··· Input records

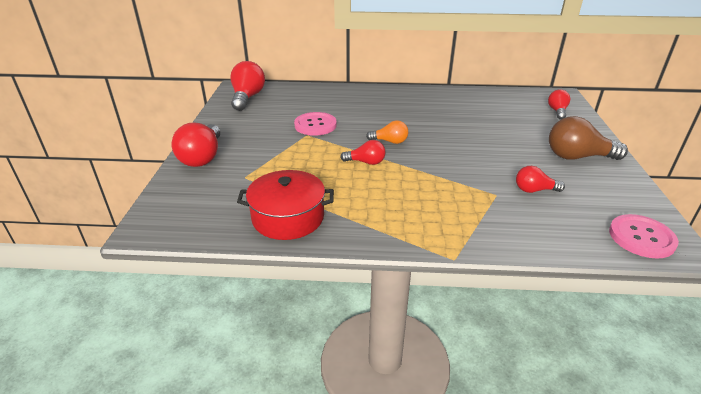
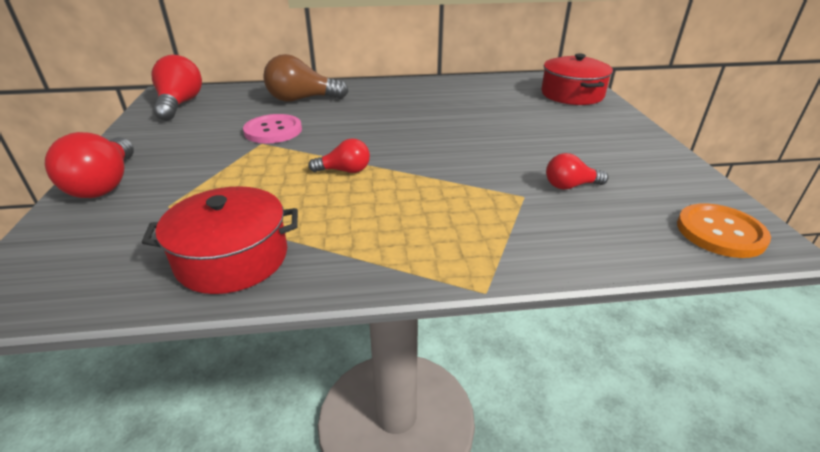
camera: 10 degrees left, 0 degrees up
(390, 141) = (374, 143): orange light bulb -> none
(557, 111) = (572, 94): red light bulb -> red pot
(577, 157) = (610, 142): brown light bulb -> brown light bulb (302, 99)
(641, 237) = (720, 232): pink button -> orange button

······

● What you need to do: Copy every line of the listing where the word "orange" appears.

● Answer section:
(390, 141) = (374, 143): orange light bulb -> none
(641, 237) = (720, 232): pink button -> orange button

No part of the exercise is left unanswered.